SOURCE DATA -
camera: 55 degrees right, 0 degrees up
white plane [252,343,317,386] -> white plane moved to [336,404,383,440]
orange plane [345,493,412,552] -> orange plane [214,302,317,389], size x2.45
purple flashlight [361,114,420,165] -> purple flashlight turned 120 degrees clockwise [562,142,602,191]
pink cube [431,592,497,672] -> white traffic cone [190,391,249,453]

--

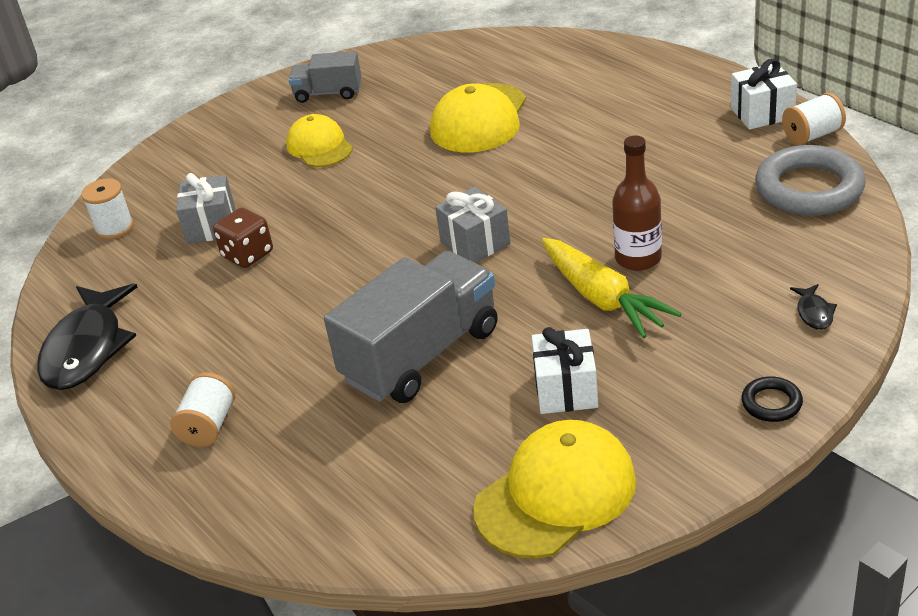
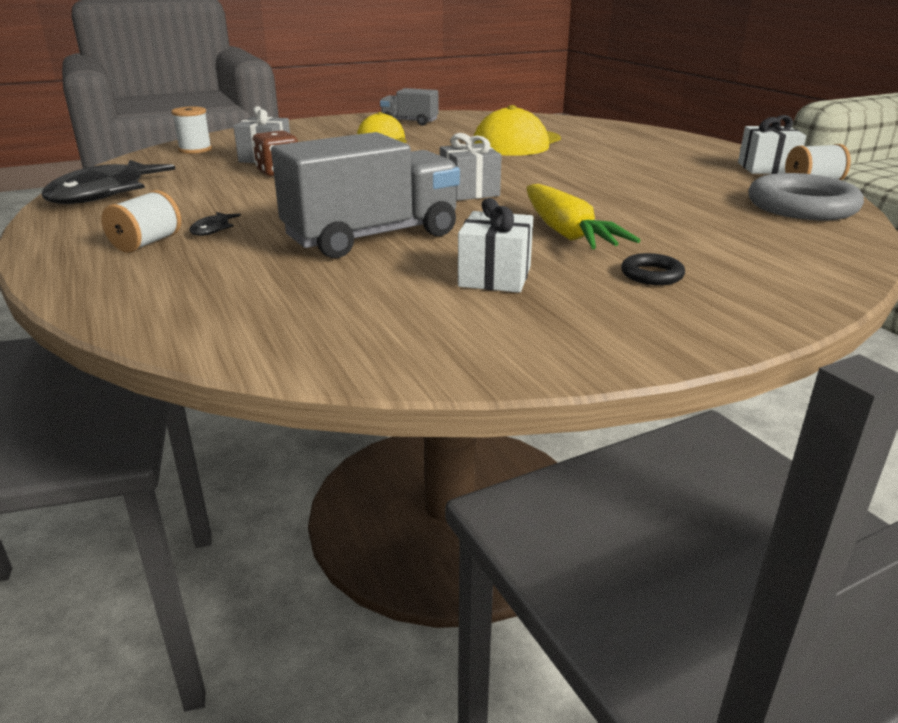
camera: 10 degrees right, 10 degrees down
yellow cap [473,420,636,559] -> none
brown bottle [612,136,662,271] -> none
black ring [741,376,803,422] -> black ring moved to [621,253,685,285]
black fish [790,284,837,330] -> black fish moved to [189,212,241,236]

WHAT THIS TASK INVOLVES - The expected output is exactly the lines of the listing above between the line holding "camera: 55 degrees right, 0 degrees up" and the line holding "pink cube [431,592,497,672]", inclusive.

PROBLEM SOLUTION -
camera: 55 degrees right, 0 degrees up
white plane [252,343,317,386] -> white plane moved to [336,404,383,440]
orange plane [345,493,412,552] -> orange plane [214,302,317,389], size x2.45
purple flashlight [361,114,420,165] -> purple flashlight turned 120 degrees clockwise [562,142,602,191]
pink cube [431,592,497,672] -> white traffic cone [190,391,249,453]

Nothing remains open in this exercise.